Your objective: Omit all pictures, then repeat the listing exactly.

Raw data:
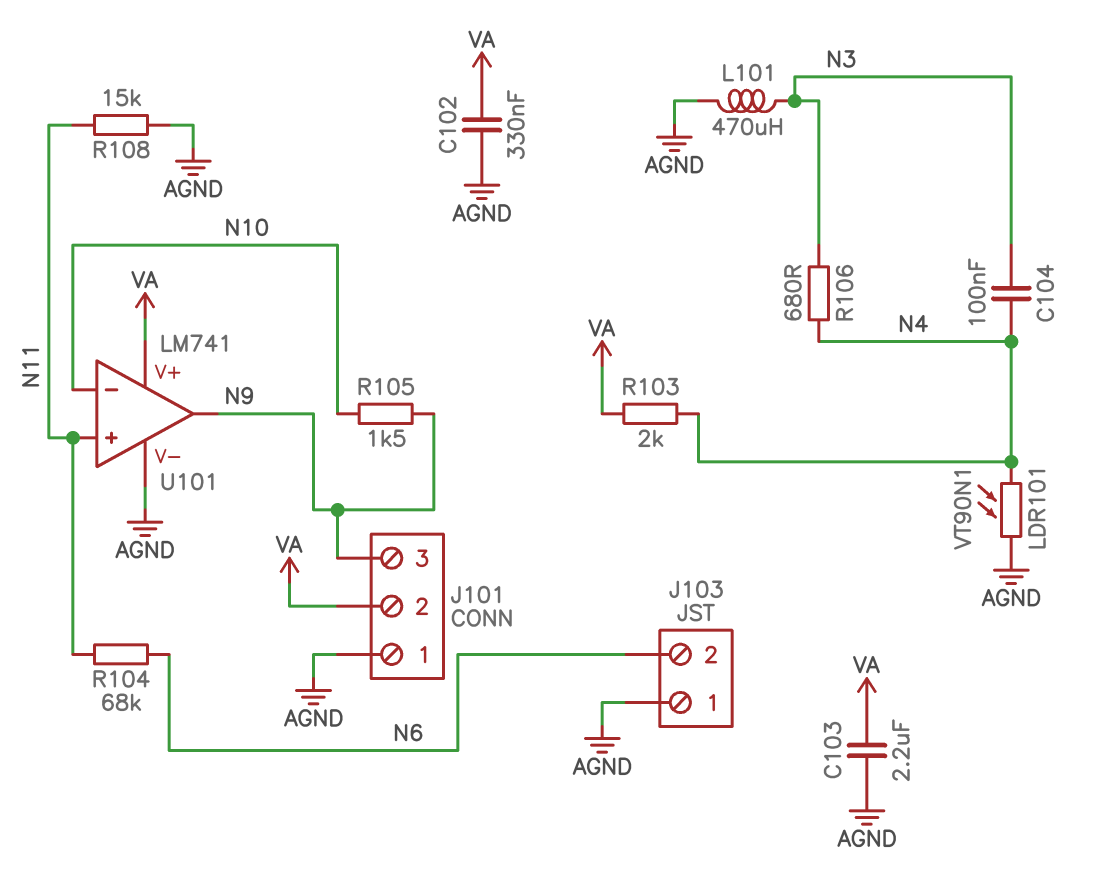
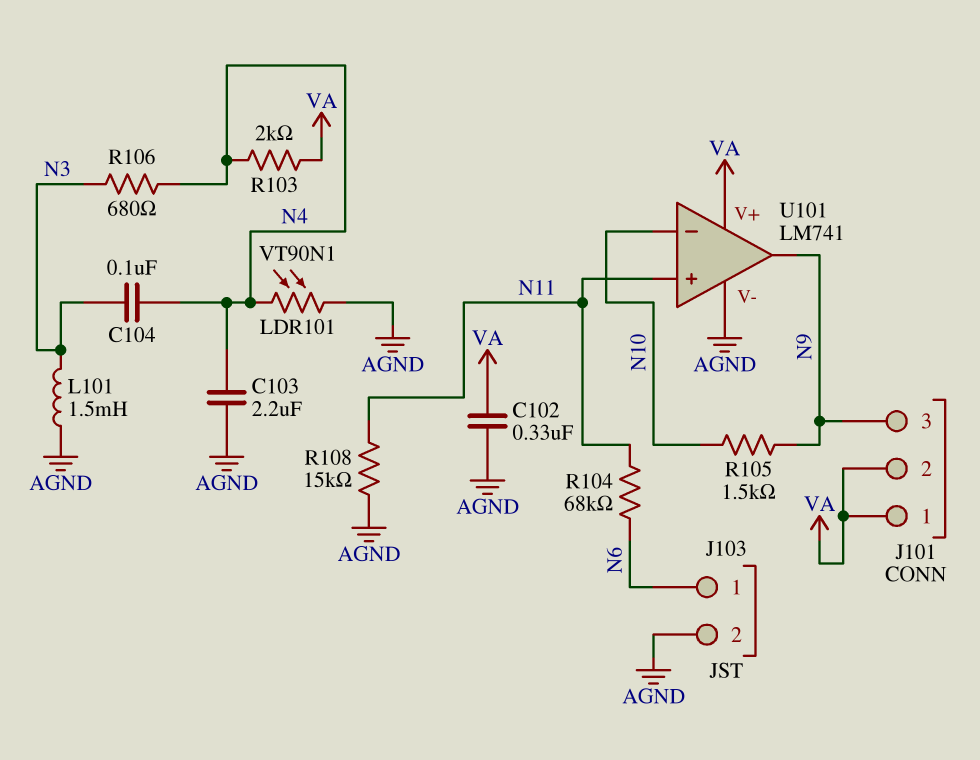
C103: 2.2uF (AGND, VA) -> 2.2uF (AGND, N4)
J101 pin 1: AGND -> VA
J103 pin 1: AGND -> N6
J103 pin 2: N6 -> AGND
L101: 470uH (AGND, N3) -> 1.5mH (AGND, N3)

Answer for this exercise:
C103: 2.2uF (AGND, VA) -> 2.2uF (AGND, N4)
J101 pin 1: AGND -> VA
J103 pin 1: AGND -> N6
J103 pin 2: N6 -> AGND
L101: 470uH (AGND, N3) -> 1.5mH (AGND, N3)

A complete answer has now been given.